[Goal] Pick out and copy each line of the material below that contains the word "ticks". Case counts.
-- begin Entries --
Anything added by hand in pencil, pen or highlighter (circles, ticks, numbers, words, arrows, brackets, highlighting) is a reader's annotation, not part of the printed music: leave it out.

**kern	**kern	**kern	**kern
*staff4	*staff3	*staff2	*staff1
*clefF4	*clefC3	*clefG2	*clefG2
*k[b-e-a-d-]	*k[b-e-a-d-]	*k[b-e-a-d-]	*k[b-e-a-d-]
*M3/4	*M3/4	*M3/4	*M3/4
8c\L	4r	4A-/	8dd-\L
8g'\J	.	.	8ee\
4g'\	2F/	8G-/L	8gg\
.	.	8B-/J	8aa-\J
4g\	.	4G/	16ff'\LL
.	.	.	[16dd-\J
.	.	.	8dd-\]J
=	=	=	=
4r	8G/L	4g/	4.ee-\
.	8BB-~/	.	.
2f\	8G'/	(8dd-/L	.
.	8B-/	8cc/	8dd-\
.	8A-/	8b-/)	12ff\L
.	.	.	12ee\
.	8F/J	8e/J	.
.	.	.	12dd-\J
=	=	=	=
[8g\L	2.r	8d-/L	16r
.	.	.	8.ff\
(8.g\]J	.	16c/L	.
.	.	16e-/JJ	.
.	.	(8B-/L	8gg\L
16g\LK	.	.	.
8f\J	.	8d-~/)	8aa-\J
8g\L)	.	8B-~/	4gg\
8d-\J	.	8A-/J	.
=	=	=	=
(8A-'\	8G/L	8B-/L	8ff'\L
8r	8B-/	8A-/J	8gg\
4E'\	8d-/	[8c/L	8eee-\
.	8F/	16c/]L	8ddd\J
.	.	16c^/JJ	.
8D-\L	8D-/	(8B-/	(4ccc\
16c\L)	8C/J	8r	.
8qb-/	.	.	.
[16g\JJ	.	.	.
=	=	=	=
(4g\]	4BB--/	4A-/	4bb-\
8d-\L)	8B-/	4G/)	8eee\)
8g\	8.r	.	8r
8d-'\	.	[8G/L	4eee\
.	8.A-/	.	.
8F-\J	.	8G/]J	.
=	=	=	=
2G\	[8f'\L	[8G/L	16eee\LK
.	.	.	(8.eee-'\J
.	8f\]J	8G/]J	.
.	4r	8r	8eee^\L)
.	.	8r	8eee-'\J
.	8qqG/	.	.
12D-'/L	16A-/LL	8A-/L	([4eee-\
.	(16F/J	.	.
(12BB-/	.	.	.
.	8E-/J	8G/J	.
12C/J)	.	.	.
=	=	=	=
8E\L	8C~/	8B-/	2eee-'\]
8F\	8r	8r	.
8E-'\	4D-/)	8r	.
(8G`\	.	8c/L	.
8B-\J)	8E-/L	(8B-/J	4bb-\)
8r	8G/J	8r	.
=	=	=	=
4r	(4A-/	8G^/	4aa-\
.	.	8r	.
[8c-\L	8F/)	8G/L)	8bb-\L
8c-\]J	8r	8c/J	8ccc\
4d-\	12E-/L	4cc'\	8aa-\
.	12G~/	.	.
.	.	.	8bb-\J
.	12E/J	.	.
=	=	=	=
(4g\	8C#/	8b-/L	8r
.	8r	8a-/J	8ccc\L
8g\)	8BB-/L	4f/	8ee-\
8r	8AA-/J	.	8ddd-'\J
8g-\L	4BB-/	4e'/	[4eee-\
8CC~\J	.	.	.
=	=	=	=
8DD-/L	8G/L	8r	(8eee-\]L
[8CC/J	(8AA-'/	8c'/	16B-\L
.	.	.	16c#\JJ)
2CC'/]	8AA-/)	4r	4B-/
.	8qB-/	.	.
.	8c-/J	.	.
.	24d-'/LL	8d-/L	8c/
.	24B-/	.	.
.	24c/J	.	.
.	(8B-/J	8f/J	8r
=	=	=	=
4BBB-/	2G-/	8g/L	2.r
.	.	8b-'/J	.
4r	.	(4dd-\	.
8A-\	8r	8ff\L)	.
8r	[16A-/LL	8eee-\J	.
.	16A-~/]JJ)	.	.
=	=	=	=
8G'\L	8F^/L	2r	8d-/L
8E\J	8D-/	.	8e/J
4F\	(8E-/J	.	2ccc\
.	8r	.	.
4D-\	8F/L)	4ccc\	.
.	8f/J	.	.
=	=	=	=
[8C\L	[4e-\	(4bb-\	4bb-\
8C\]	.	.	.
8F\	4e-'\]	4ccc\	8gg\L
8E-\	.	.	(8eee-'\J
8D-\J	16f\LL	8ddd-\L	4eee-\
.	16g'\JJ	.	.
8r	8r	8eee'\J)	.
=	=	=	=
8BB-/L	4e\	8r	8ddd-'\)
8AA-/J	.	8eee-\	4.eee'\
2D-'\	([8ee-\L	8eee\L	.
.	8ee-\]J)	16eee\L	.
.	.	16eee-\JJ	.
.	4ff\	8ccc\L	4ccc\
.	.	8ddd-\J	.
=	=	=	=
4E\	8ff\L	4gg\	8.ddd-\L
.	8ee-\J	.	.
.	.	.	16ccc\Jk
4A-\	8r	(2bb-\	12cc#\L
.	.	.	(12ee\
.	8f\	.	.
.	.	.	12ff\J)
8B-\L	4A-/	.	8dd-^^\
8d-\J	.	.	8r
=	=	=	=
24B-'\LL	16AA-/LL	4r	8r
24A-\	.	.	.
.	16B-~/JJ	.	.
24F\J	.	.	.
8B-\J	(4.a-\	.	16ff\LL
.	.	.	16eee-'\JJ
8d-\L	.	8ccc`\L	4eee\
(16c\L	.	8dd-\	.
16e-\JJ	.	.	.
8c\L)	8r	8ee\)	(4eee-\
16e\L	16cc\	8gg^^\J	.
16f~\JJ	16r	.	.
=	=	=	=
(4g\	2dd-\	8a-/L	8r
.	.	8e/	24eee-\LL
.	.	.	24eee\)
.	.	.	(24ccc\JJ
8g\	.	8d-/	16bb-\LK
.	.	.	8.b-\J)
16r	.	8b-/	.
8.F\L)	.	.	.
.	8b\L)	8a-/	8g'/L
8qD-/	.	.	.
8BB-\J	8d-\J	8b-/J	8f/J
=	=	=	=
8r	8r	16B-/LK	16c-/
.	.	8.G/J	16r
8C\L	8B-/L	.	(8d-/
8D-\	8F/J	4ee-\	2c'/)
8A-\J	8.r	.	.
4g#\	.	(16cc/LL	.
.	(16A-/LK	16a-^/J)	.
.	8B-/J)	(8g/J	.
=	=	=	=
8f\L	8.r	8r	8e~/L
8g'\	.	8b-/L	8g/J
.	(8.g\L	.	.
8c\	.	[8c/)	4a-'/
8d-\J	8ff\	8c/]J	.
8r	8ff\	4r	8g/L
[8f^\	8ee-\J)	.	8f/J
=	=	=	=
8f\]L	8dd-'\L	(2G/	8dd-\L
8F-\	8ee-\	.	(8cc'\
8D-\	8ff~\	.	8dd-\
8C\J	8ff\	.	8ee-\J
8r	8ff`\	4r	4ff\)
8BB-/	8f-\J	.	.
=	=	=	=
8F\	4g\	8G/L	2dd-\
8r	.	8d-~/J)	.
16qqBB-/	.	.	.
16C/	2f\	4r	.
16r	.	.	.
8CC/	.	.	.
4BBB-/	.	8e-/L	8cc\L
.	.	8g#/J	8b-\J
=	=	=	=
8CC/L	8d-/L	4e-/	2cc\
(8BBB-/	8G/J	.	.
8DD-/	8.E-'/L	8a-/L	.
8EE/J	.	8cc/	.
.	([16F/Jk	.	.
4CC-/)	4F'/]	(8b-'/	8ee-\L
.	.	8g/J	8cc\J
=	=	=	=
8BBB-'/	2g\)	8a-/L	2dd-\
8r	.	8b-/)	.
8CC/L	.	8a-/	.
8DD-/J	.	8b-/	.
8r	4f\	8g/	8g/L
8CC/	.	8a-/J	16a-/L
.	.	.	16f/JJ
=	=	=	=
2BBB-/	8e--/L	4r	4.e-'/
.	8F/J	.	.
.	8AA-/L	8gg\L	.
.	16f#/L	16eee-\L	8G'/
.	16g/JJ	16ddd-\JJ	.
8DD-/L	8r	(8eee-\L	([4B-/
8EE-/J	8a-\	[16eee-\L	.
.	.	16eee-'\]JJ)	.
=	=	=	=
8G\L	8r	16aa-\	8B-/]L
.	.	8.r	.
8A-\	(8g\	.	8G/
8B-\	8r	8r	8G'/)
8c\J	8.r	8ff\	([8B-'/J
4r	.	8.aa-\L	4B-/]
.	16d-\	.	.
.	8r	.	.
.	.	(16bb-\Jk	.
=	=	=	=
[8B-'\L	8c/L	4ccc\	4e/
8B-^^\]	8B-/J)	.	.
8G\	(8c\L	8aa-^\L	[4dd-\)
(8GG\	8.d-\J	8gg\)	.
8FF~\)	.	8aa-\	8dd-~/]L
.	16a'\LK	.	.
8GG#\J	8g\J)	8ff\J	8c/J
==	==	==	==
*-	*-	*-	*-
-- end Entries --
[Complete response]
Anything added by hand in pencil, pen or highlighter (circles, ticks, numbers, words, arrows, brackets, highlighting) is a reader's annotation, not part of the printed music: leave it out.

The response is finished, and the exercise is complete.